[Exercise input]
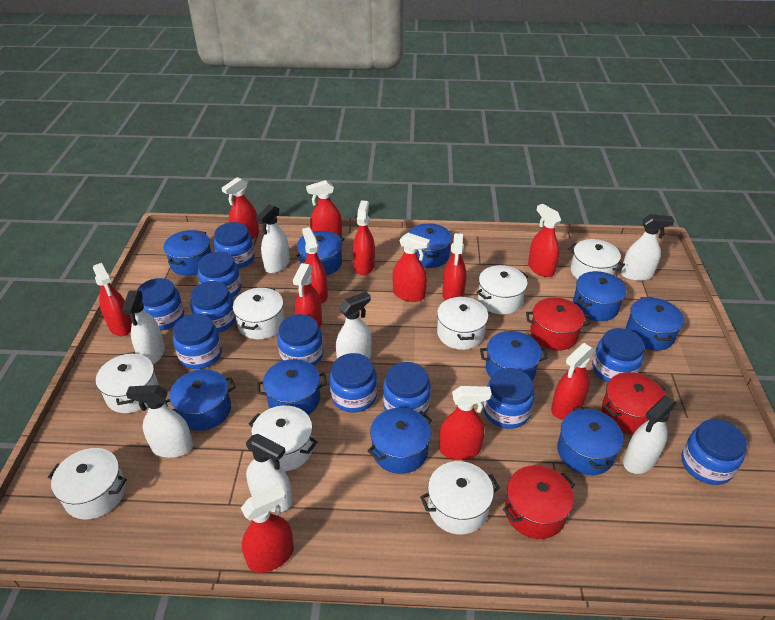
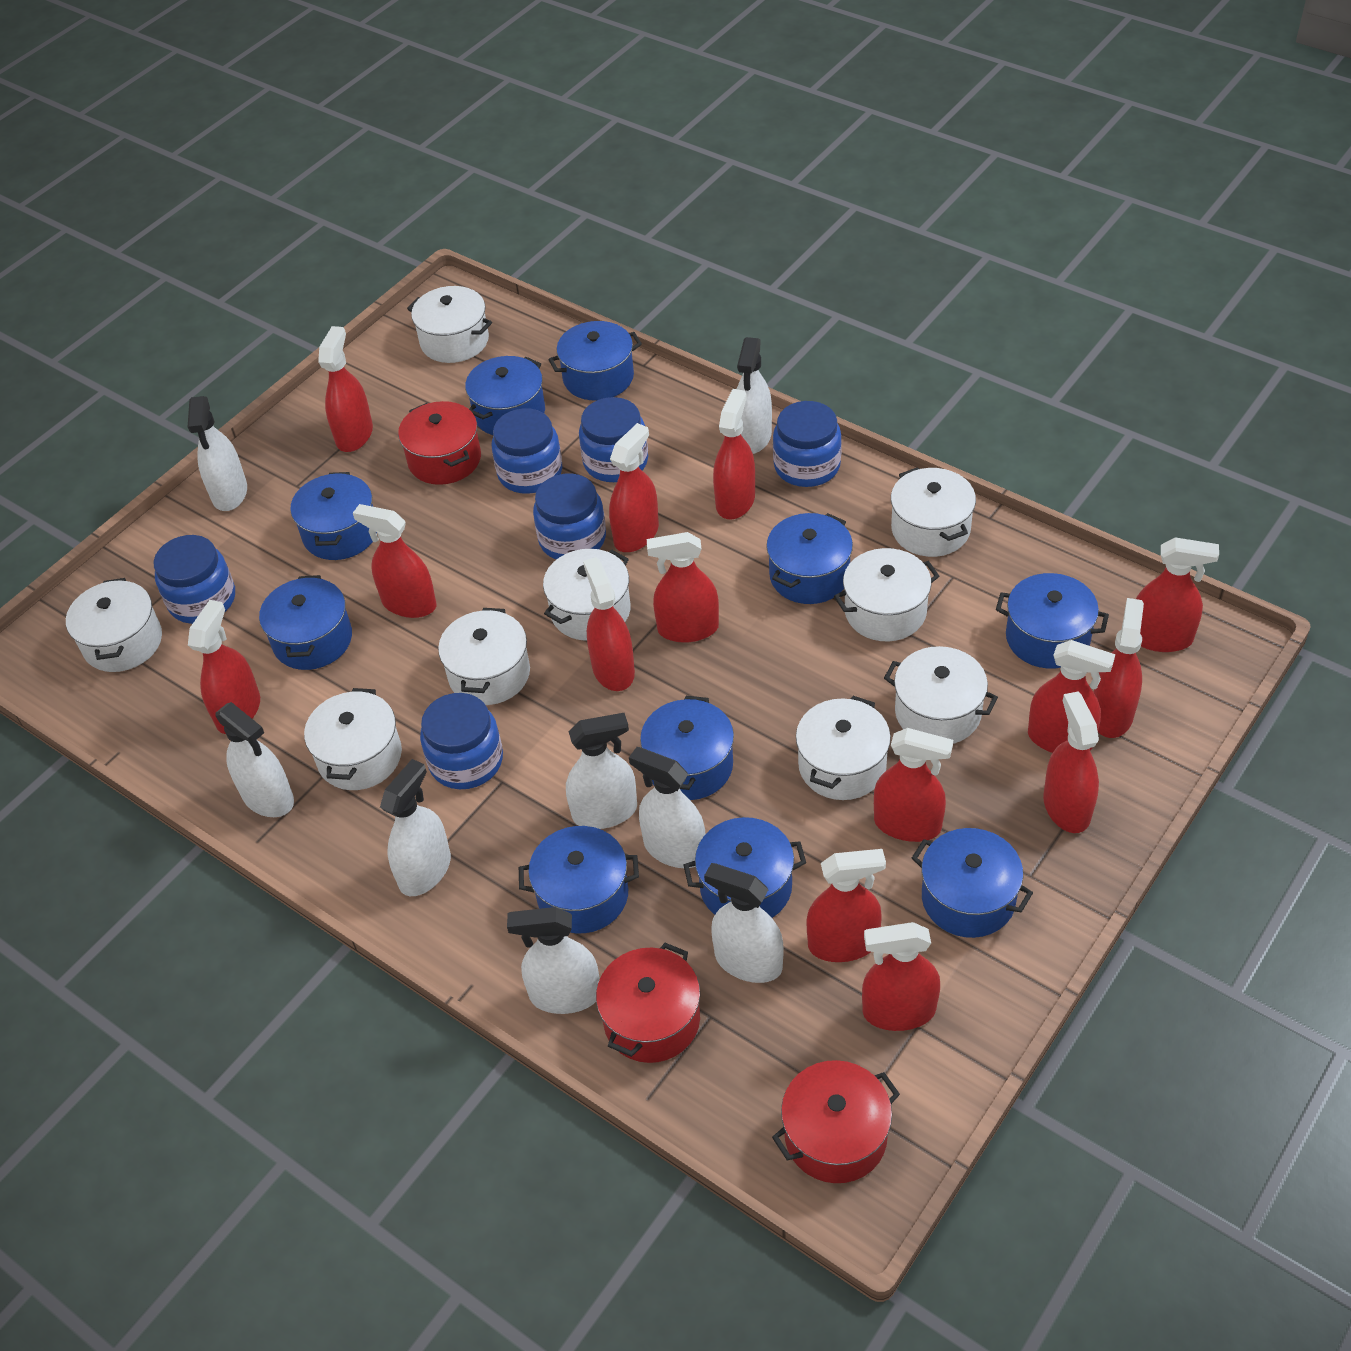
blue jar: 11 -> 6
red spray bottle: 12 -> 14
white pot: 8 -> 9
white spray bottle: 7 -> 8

==

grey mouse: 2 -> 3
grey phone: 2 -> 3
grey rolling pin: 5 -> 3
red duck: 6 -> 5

[Work to be completed] Could you repeat exactly the lines above from the line with "blue jar: 11 -> 6" up to and including the line with "white spray bottle: 7 -> 8", and only those?

[Exercise answer]
blue jar: 11 -> 6
red spray bottle: 12 -> 14
white pot: 8 -> 9
white spray bottle: 7 -> 8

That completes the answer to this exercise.